● **Records drawn from a dataset**:
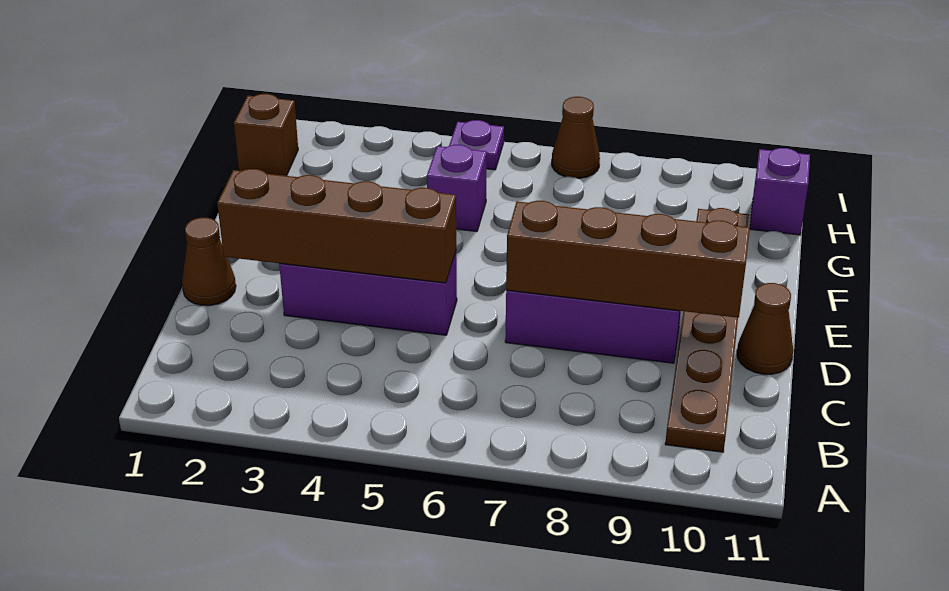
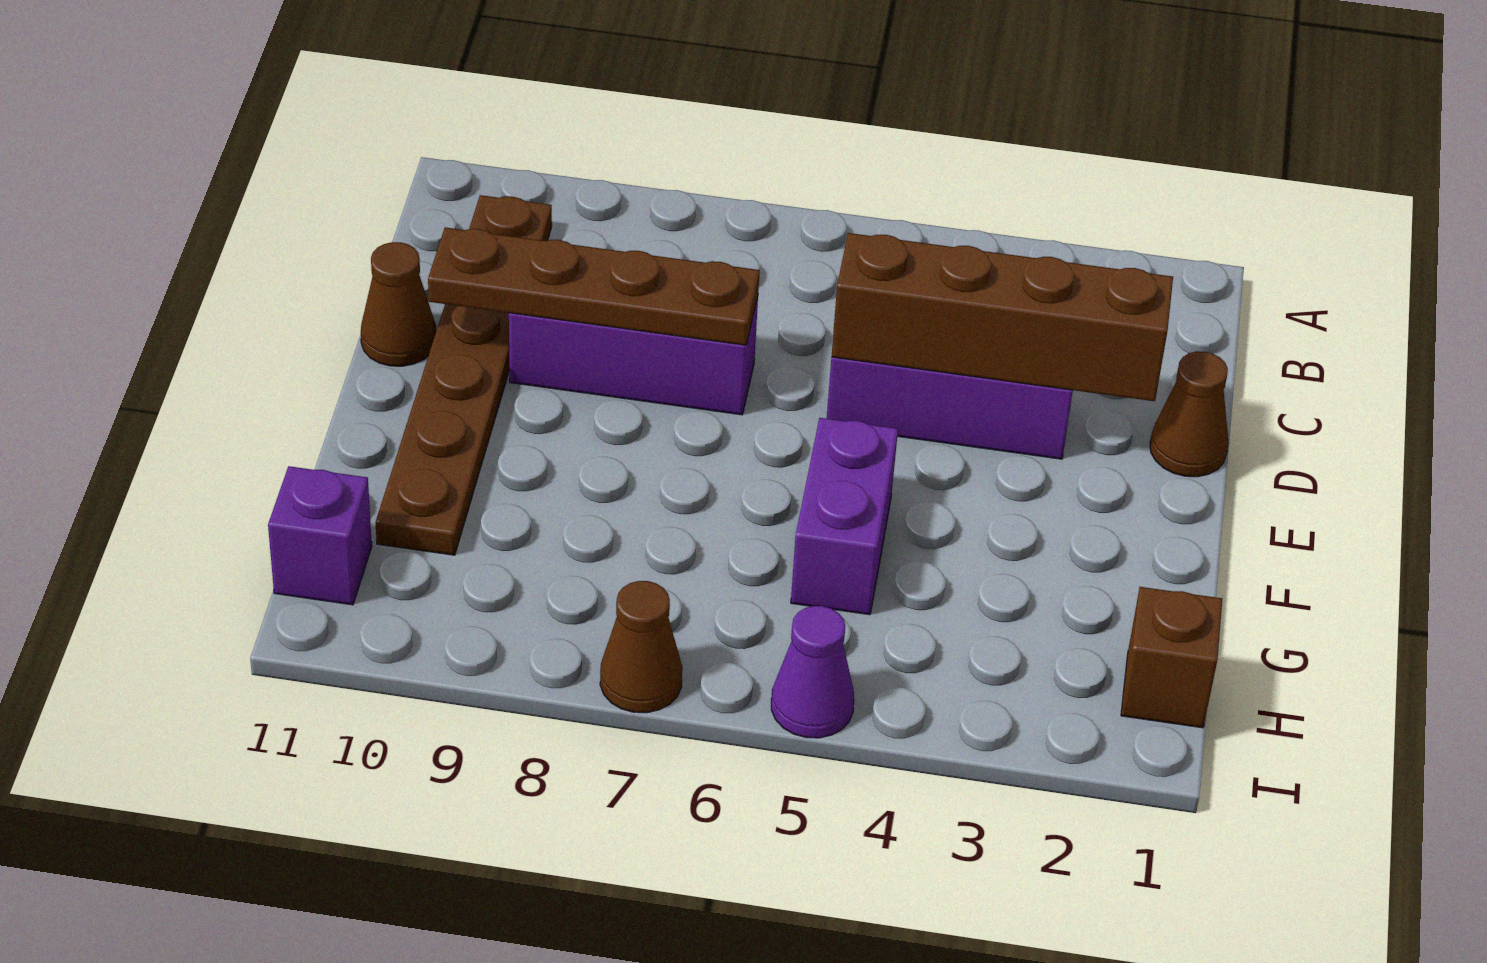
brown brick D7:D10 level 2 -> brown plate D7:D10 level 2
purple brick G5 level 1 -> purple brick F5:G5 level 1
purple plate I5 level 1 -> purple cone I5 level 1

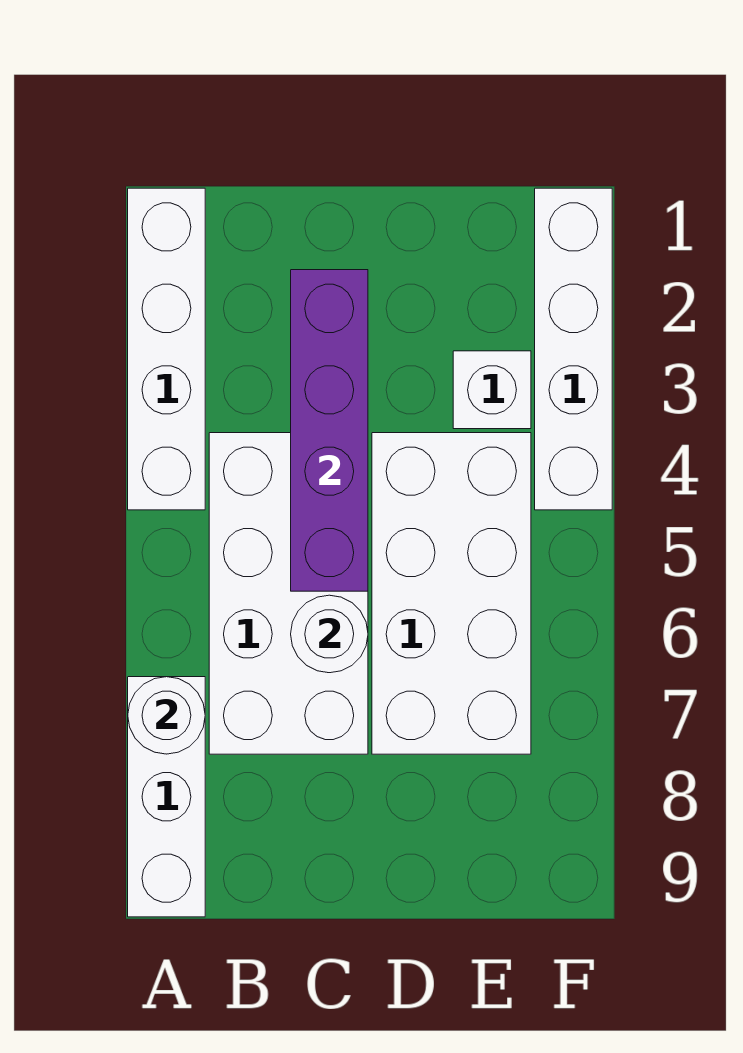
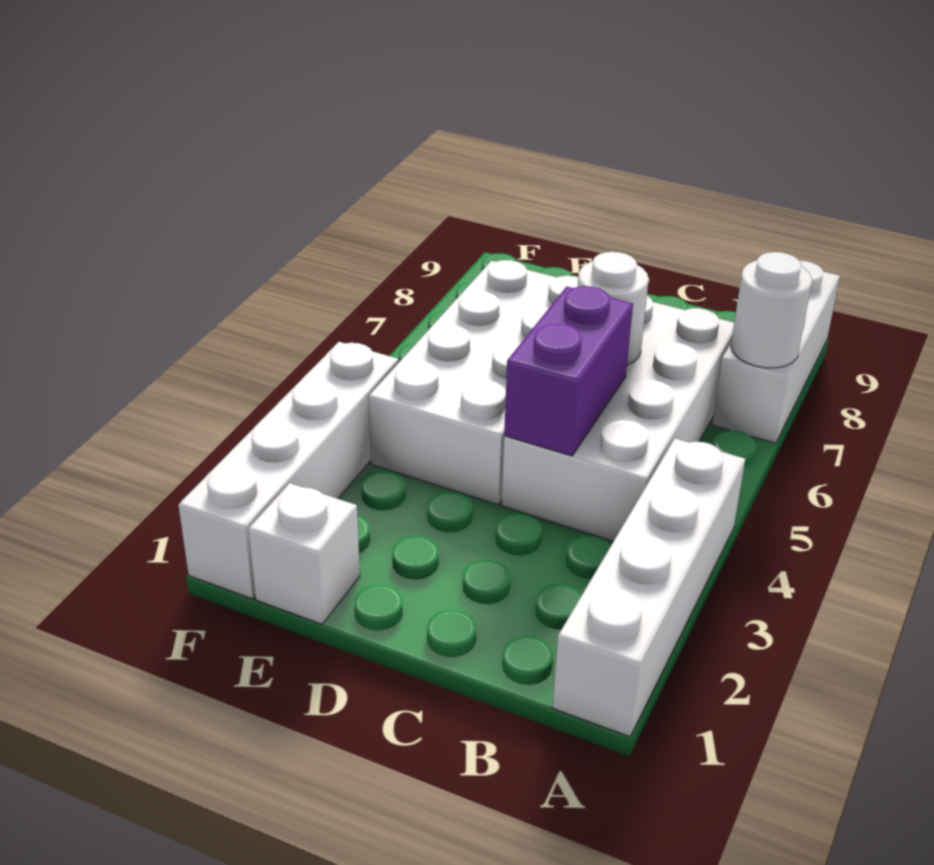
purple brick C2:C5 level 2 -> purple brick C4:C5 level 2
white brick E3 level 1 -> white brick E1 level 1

==

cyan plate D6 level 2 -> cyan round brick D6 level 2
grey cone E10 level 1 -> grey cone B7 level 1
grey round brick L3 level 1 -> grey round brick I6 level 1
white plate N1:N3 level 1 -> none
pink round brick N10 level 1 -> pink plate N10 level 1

...

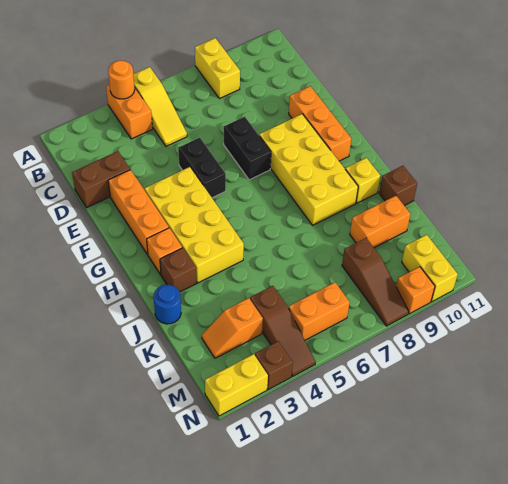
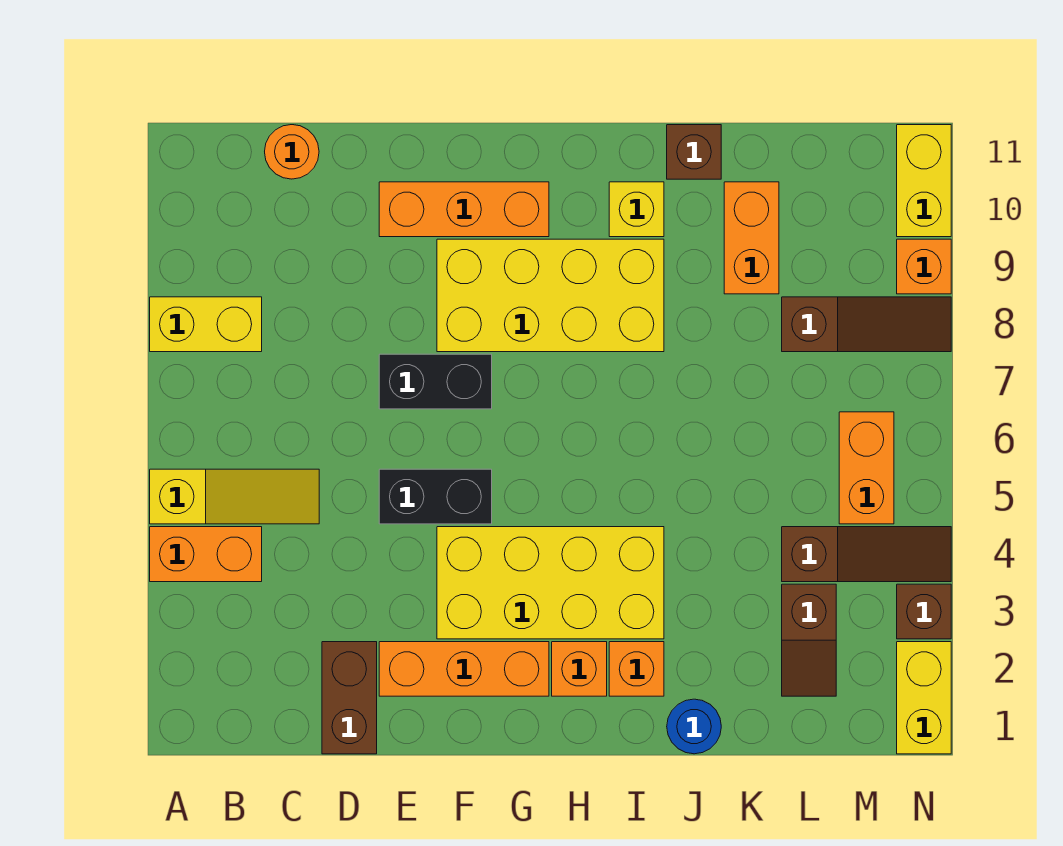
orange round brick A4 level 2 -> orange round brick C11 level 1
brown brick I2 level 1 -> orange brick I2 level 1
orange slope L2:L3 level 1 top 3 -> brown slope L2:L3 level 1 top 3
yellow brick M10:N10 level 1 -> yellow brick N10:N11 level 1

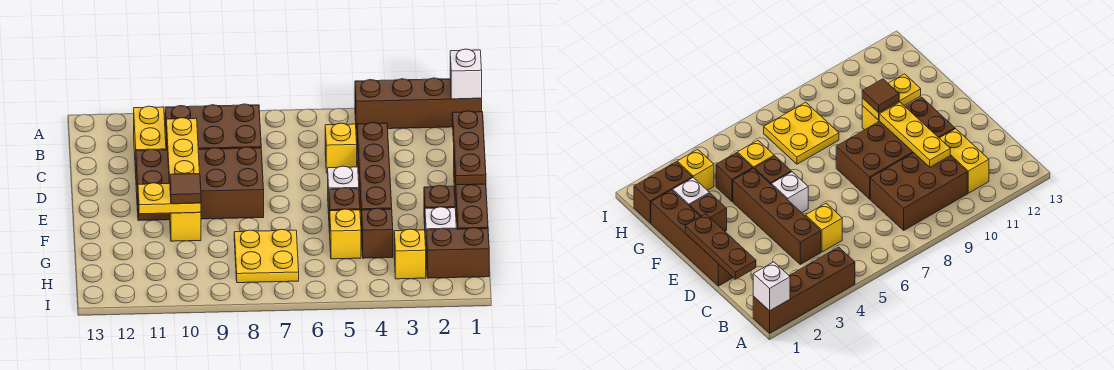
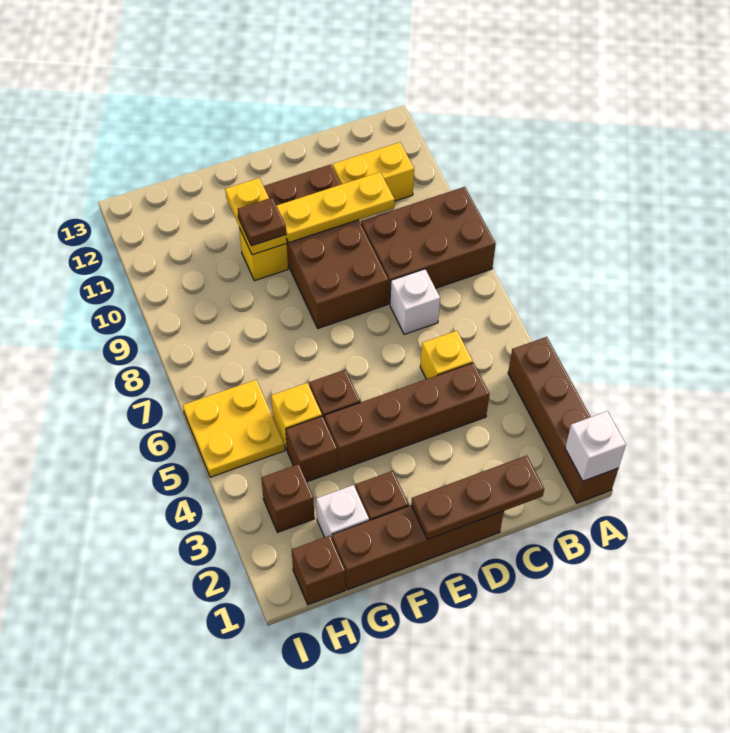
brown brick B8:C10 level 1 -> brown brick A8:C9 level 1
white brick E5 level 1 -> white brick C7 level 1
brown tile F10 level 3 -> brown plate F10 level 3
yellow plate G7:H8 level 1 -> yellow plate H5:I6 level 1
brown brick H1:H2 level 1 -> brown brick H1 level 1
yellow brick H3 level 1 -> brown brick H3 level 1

● **PROBLEM STATEMENT**: The lines above from the one with "white plate N1:N3 level 1 -> none" through the one with "pink round brick" are to be duplicated exactly, ends included, with nothing added.

● **WRITTEN REPLY**:
white plate N1:N3 level 1 -> none
pink round brick N10 level 1 -> pink plate N10 level 1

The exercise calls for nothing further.